• [Problem]
Write the listing below out again in full, dropping its pictures.

• [Available data]
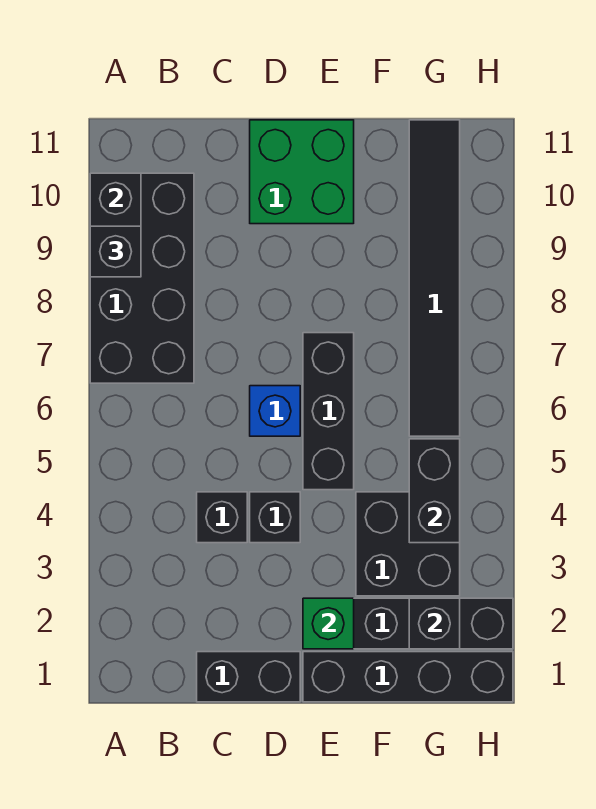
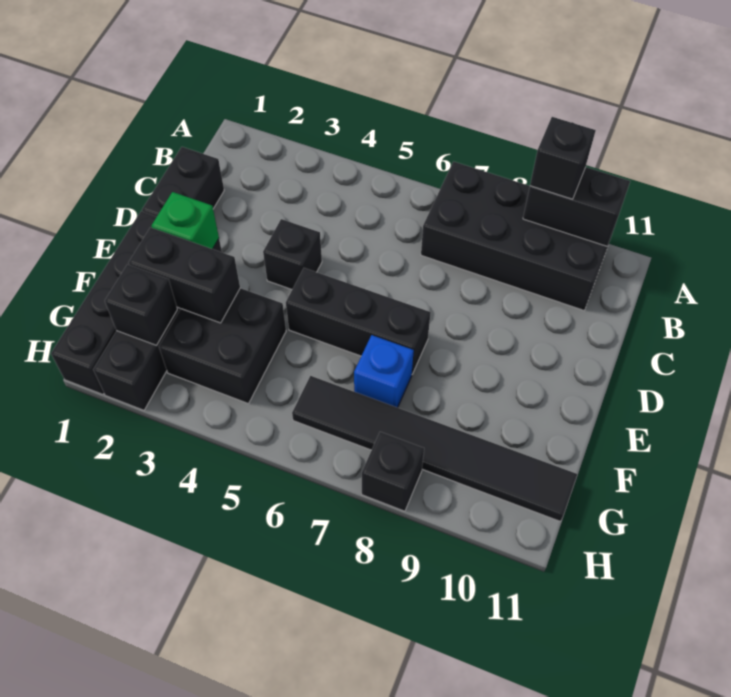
black brick C4 level 1 -> black brick H8 level 1
blue brick D6 level 1 -> blue brick F7 level 1
green brick D10:E11 level 1 -> none
black brick G4:G5 level 2 -> black brick F2:F3 level 2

• [Answer box]
black brick C4 level 1 -> black brick H8 level 1
blue brick D6 level 1 -> blue brick F7 level 1
green brick D10:E11 level 1 -> none
black brick G4:G5 level 2 -> black brick F2:F3 level 2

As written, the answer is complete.